> [Given information]:
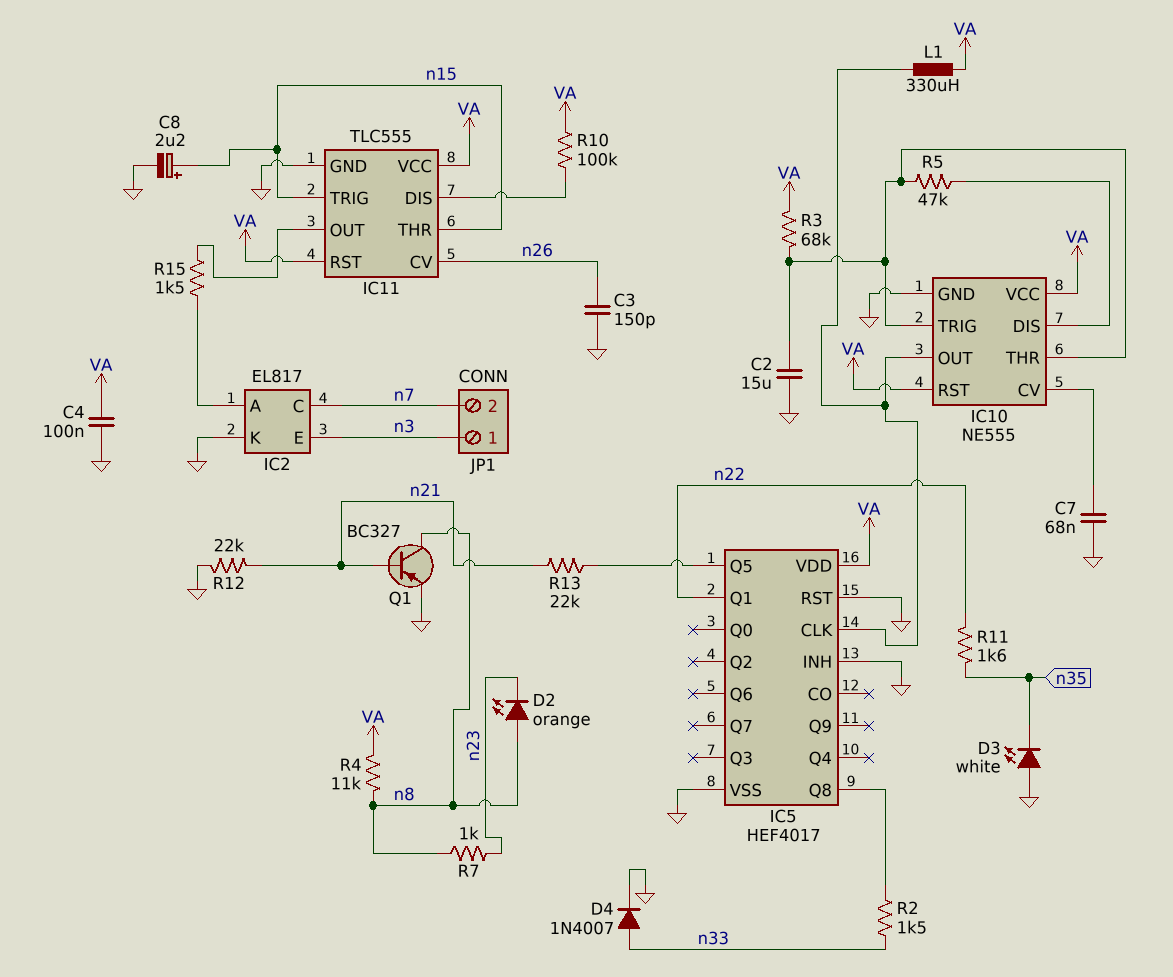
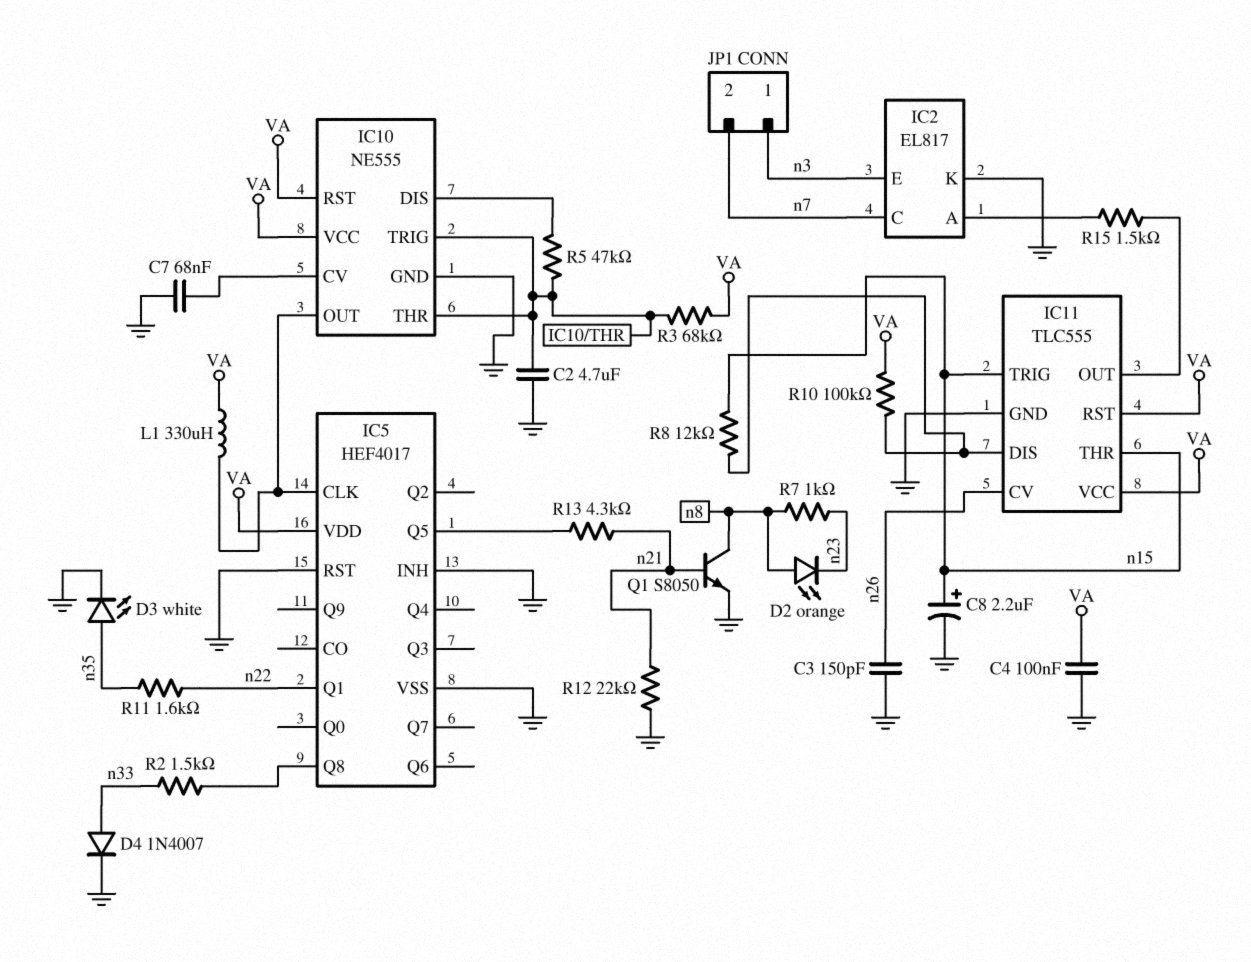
C2: 15uF (GND, IC10/THR) -> 4.7uF (GND, IC10/THR)
D3: LED white (A GND, K n35) -> LED white (A n35, K GND)
Q1: PNP BC327 (B n21, C n8, E GND) -> NPN S8050 (B n21, C n8, E GND)
R4: 11k (VA, n8) -> none
R8: none -> 12k (IC11/DIS, n15)
R13: 22k (IC5/Q5, n21) -> 4.3k (IC5/Q5, n21)

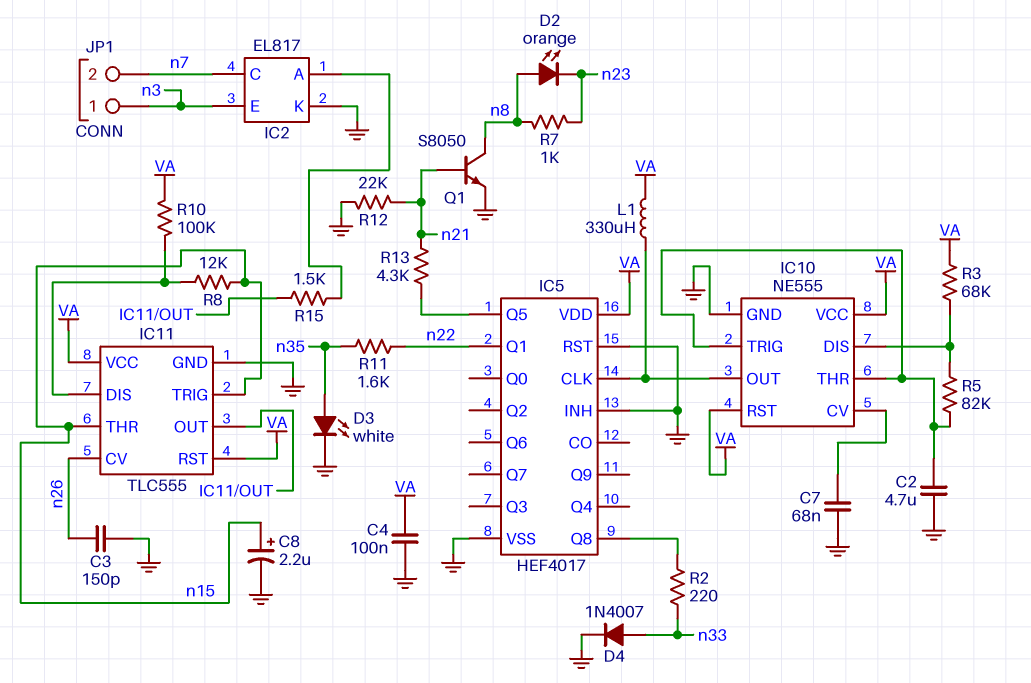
R2: 1.5k (IC5/Q8, n33) -> 220 (IC5/Q8, n33)
R3: 68k (IC10/THR, VA) -> 68k (IC10/DIS, VA)
R5: 47k (IC10/DIS, IC10/THR) -> 82k (IC10/DIS, IC10/THR)

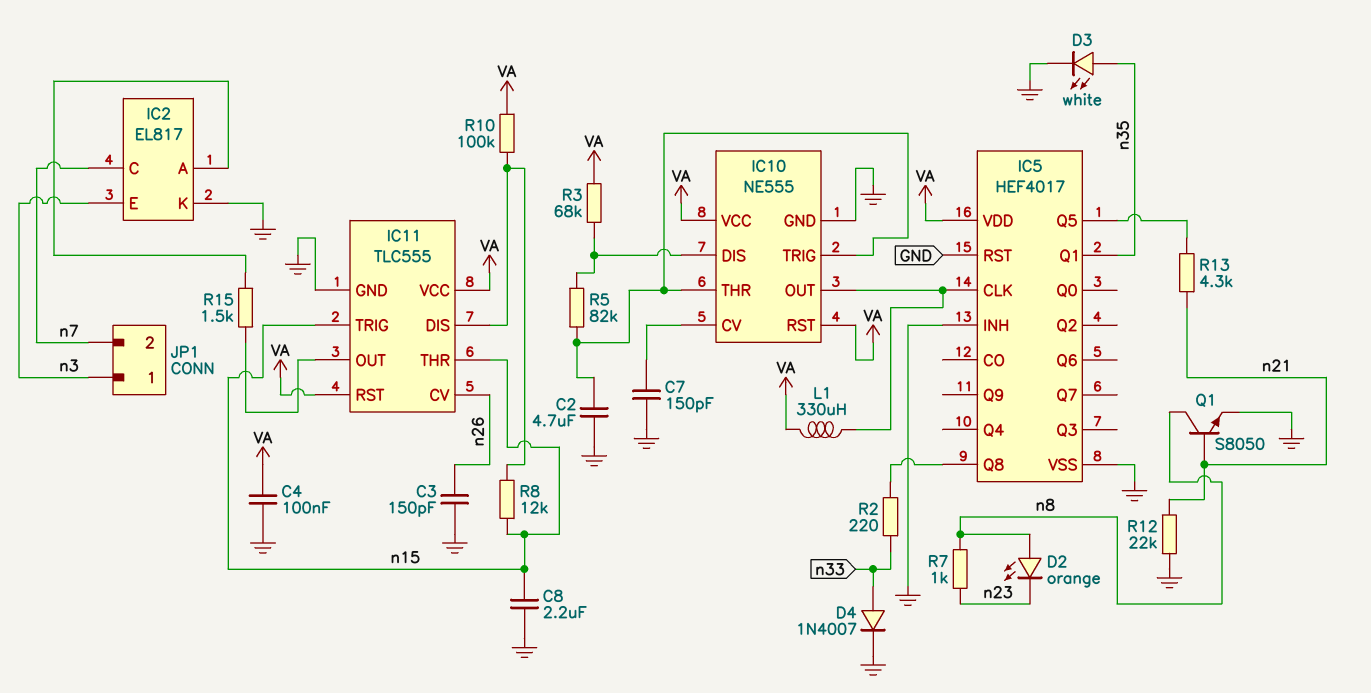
C7: 68nF (GND, IC10/CV) -> 150pF (GND, IC10/CV)
C8: 2.2uF (plus n15, minus GND) -> 2.2uF (GND, n15)
IC5 pin Q1: n22 -> n35
R11: 1.6k (n22, n35) -> none

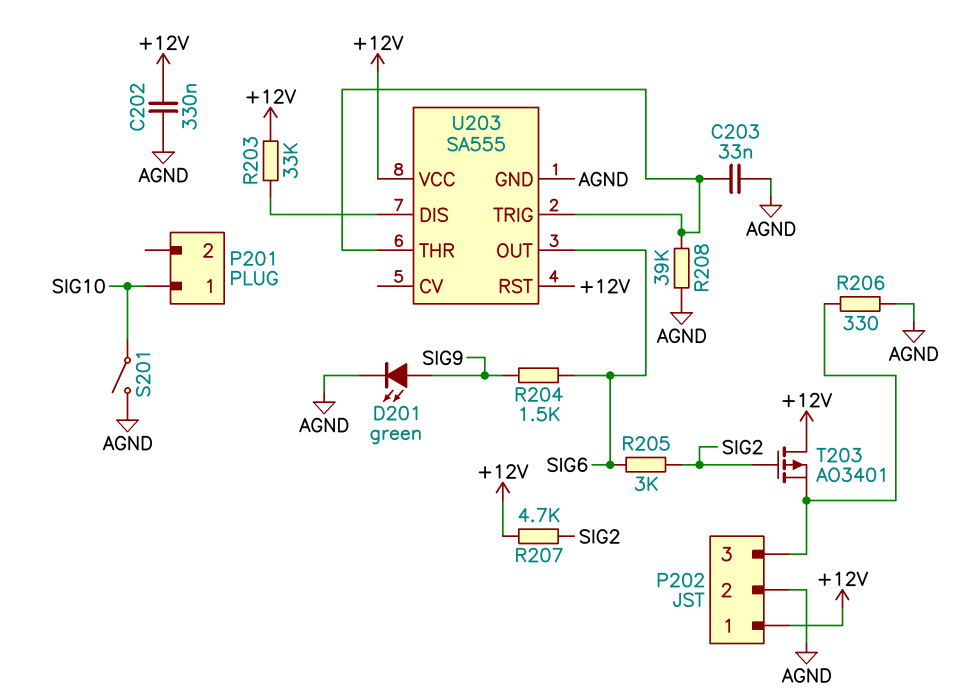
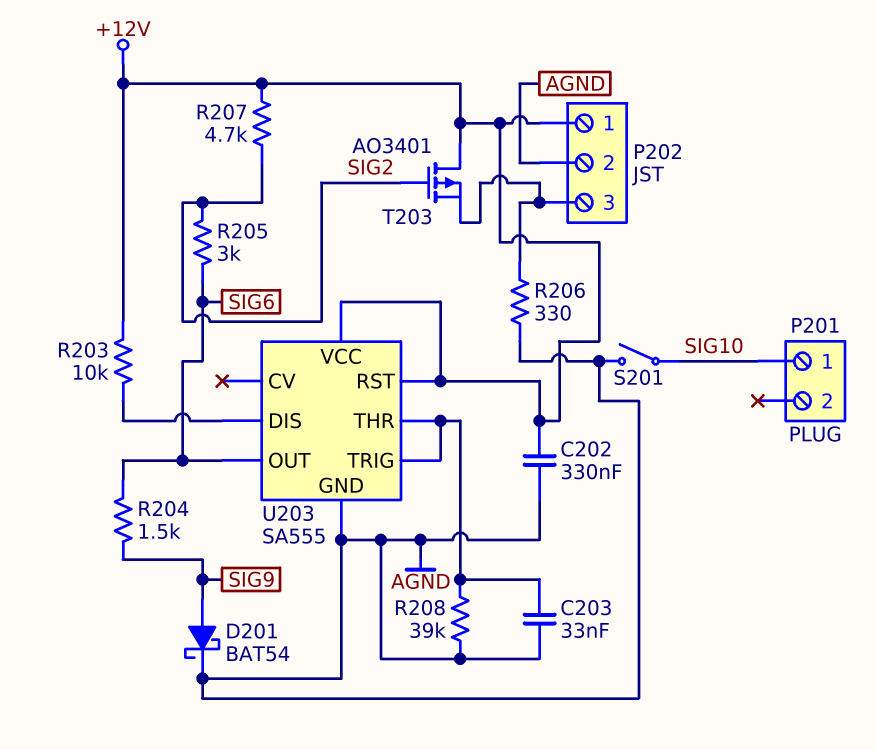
D201: LED green (A SIG9, K AGND) -> schottky BAT54 (A SIG9, K AGND)
R203: 33k (+12V, U203/DIS) -> 10k (+12V, U203/DIS)

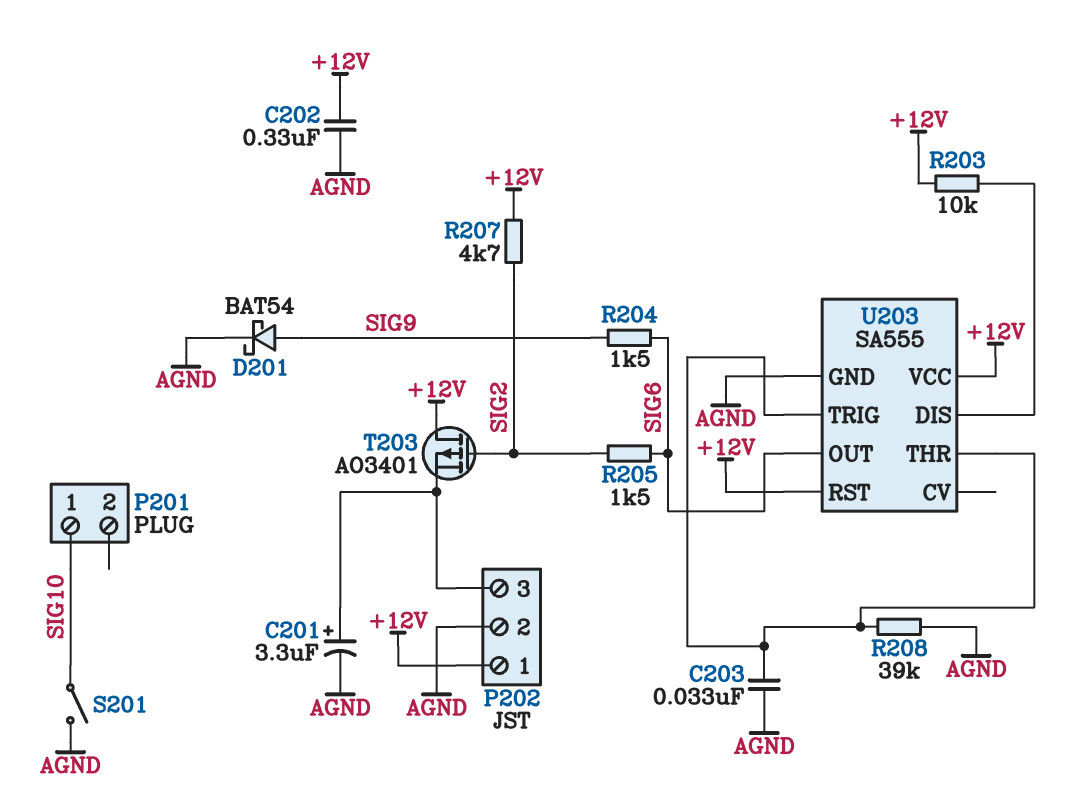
C201: none -> 3.3uF (plus P202/3, minus AGND)
R205: 3k (SIG2, SIG6) -> 1.5k (SIG2, SIG6)
R206: 330 (AGND, P202/3) -> none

> [Problem to work on]: Going through the material, find each line with the string "plus". Then state only how many there are.

> [Solution below]: 2